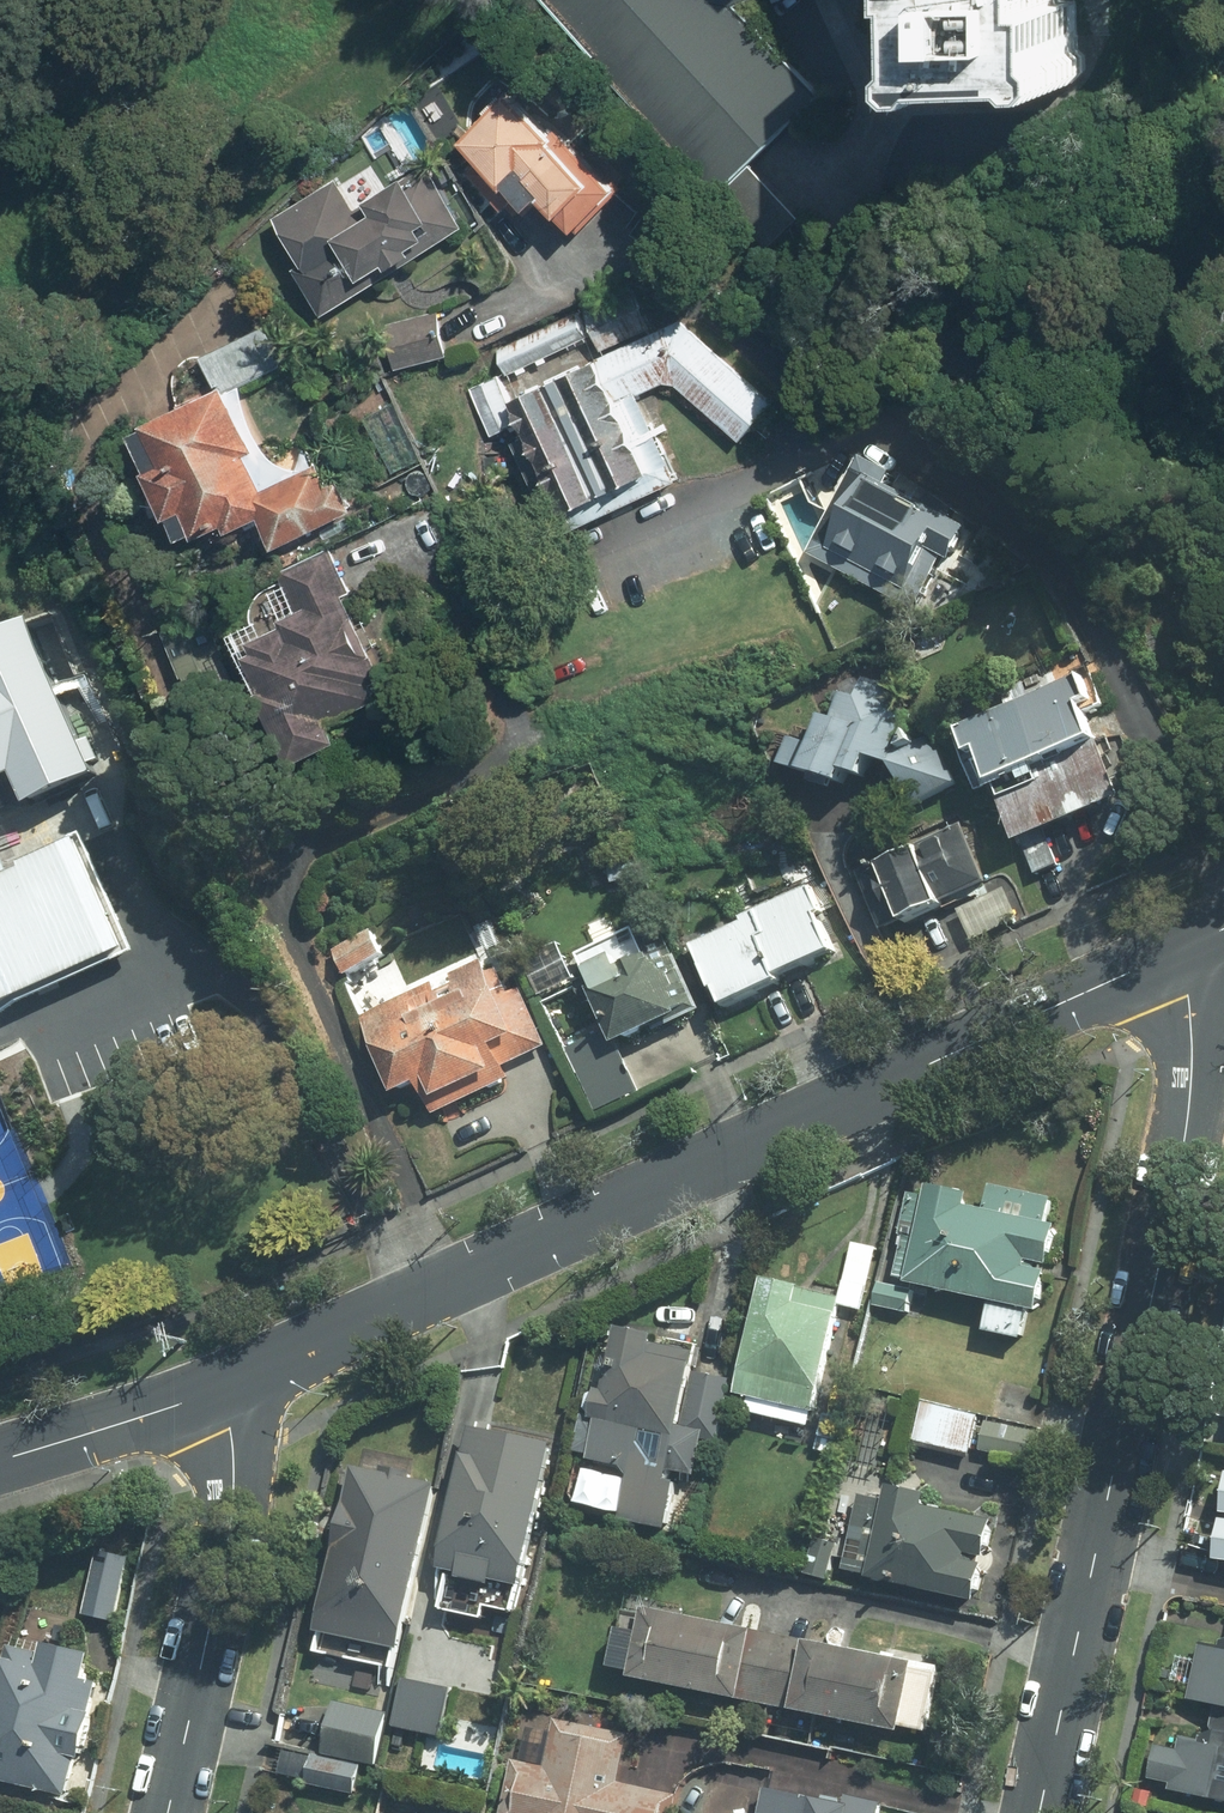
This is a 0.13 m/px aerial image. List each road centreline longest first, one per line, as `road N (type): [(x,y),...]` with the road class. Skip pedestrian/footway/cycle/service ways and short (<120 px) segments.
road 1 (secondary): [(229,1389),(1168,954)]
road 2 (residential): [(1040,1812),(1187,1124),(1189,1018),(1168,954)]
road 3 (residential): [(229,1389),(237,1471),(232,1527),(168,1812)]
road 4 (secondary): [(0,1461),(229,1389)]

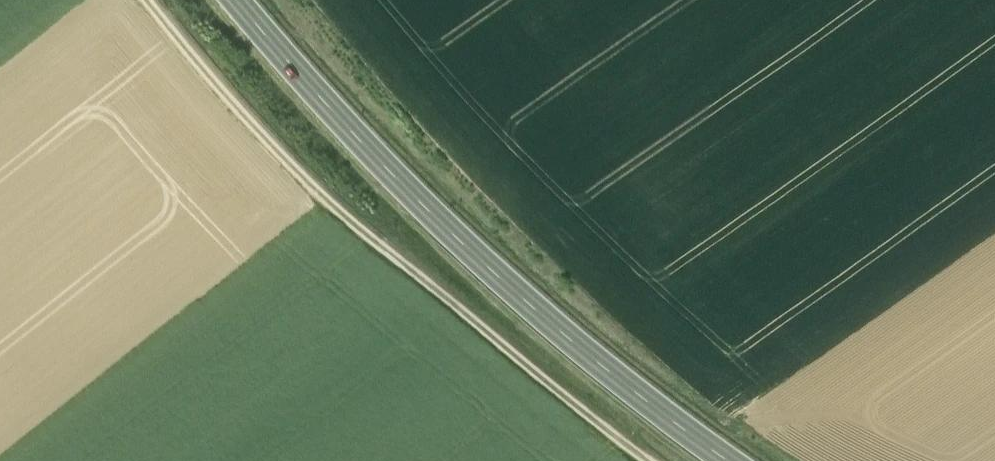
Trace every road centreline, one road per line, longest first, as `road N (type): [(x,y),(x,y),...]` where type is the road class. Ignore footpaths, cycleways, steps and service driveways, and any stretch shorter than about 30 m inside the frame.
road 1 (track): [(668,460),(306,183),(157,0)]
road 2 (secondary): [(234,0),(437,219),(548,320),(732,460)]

────

### What is being asked
Omit the pictures, then give every record back exactly as it stands.

### Result below
This is a 0.13 m/px aerial image. List each road centreline longest first, one per line, as `road N (type): [(x,y),...]` with the road class. Skip pedestrian/footway/cycle/service ways and short (<120 px) segments.
road 1 (secondary): [(229,1389),(1168,954)]
road 2 (residential): [(1040,1812),(1187,1124),(1189,1018),(1168,954)]
road 3 (residential): [(229,1389),(237,1471),(232,1527),(168,1812)]
road 4 (secondary): [(0,1461),(229,1389)]

Trace every road centreline, one road per line, longest first, as `road N (type): [(x,y),(x,y),...]` where type is the road class. Ignore footpaths, cycleways, steps and service driveways, and any stretch shorter than about 30 m inside the frame.
road 1 (track): [(668,460),(306,183),(157,0)]
road 2 (secondary): [(234,0),(437,219),(548,320),(732,460)]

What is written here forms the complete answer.